◆ Source material ◆
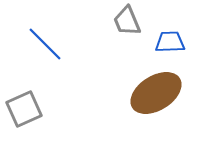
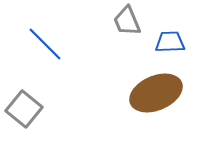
brown ellipse: rotated 9 degrees clockwise
gray square: rotated 27 degrees counterclockwise
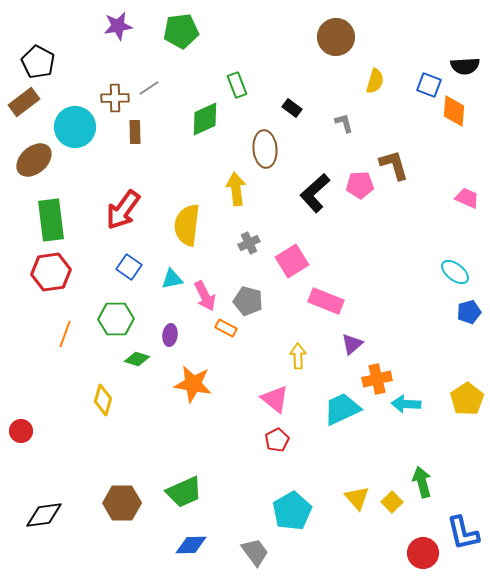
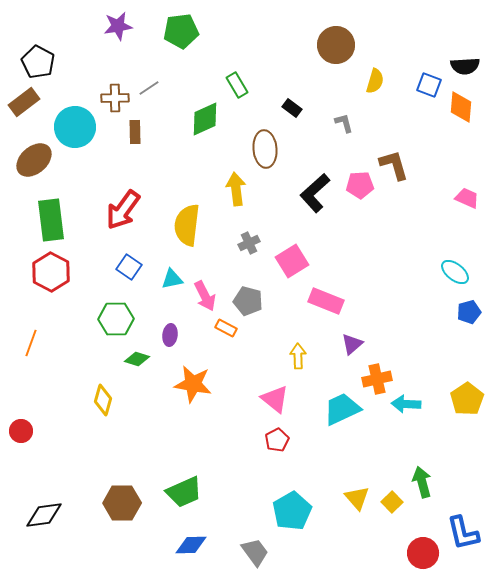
brown circle at (336, 37): moved 8 px down
green rectangle at (237, 85): rotated 10 degrees counterclockwise
orange diamond at (454, 111): moved 7 px right, 4 px up
red hexagon at (51, 272): rotated 24 degrees counterclockwise
orange line at (65, 334): moved 34 px left, 9 px down
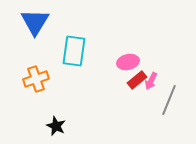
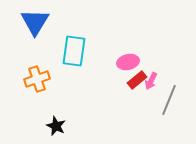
orange cross: moved 1 px right
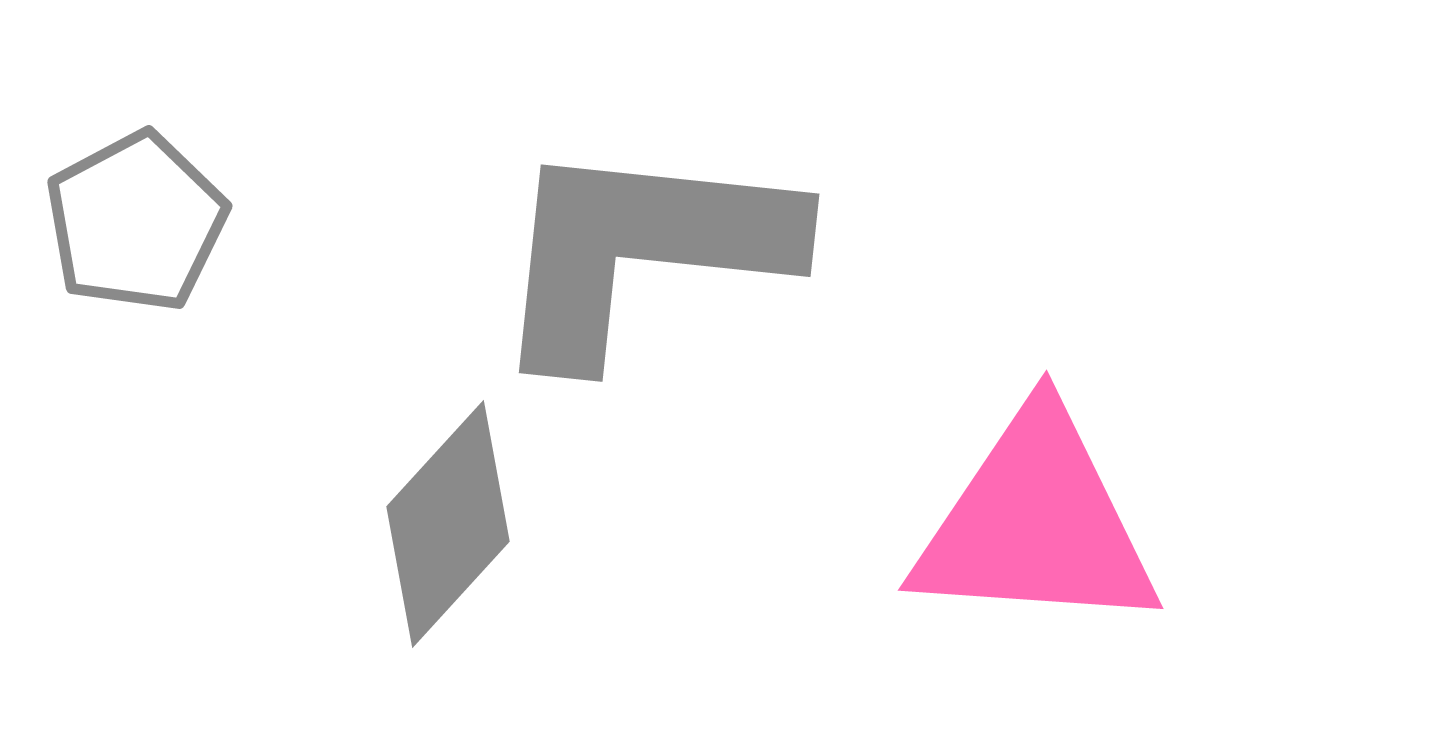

◆ What is needed ◆
The records above should be written out exactly, and the images dropped.

◆ Exercise result ◆
brown ellipse: rotated 9 degrees clockwise
gray square: rotated 27 degrees counterclockwise
brown circle at (336, 37): moved 8 px down
green rectangle at (237, 85): rotated 10 degrees counterclockwise
orange diamond at (454, 111): moved 7 px right, 4 px up
red hexagon at (51, 272): rotated 24 degrees counterclockwise
orange line at (65, 334): moved 34 px left, 9 px down
orange cross: moved 1 px right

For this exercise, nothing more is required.